*YOUR ASSIGNMENT:*
What's needed: every entry, printed exactly, minus the images.

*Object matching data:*

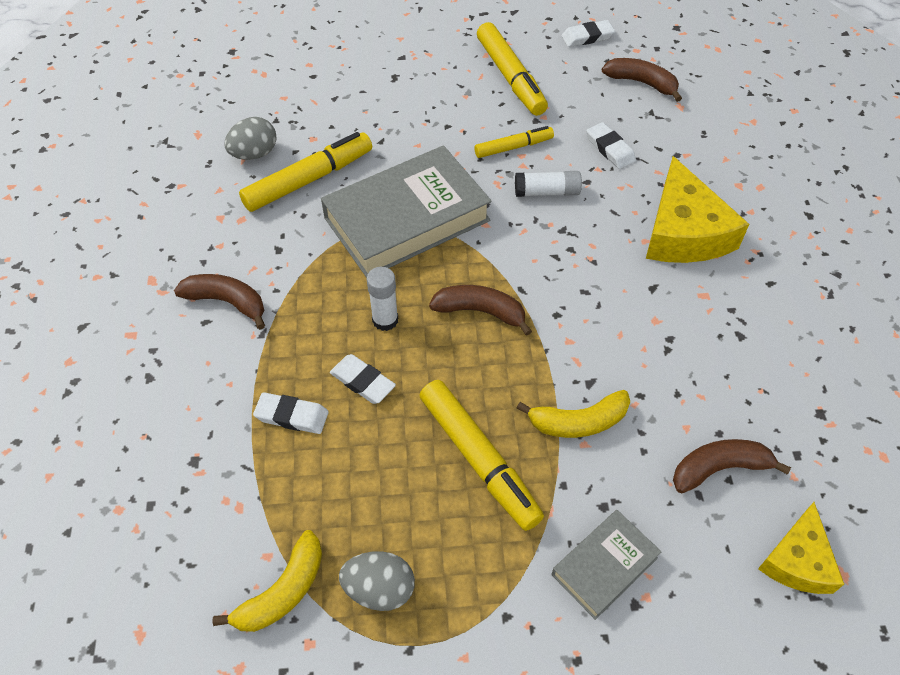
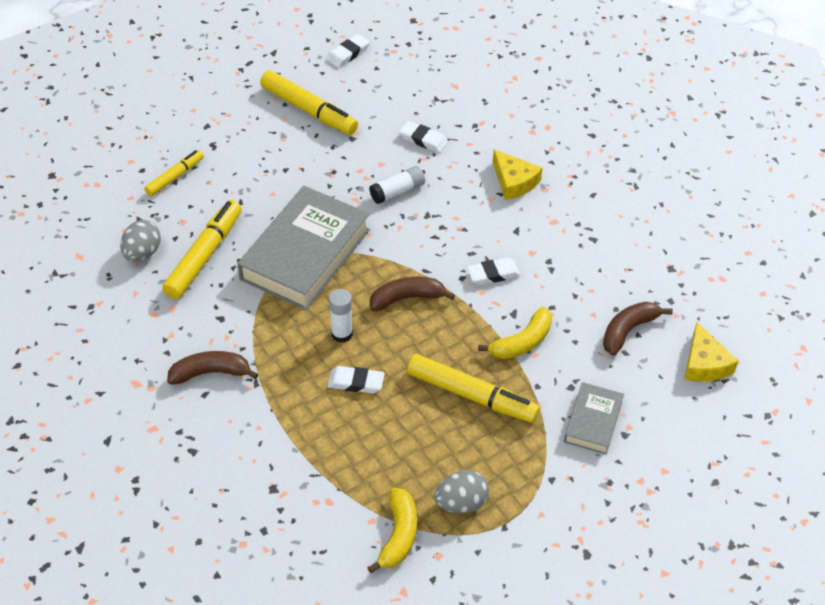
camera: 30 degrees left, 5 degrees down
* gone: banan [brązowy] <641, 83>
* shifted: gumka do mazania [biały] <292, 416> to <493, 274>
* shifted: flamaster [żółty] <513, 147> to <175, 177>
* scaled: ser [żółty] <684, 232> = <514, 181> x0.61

*ANSWER SPACE:*
camera: 30 degrees left, 5 degrees down
* gone: banan [brązowy] <641, 83>
* shifted: gumka do mazania [biały] <292, 416> to <493, 274>
* shifted: flamaster [żółty] <513, 147> to <175, 177>
* scaled: ser [żółty] <684, 232> = <514, 181> x0.61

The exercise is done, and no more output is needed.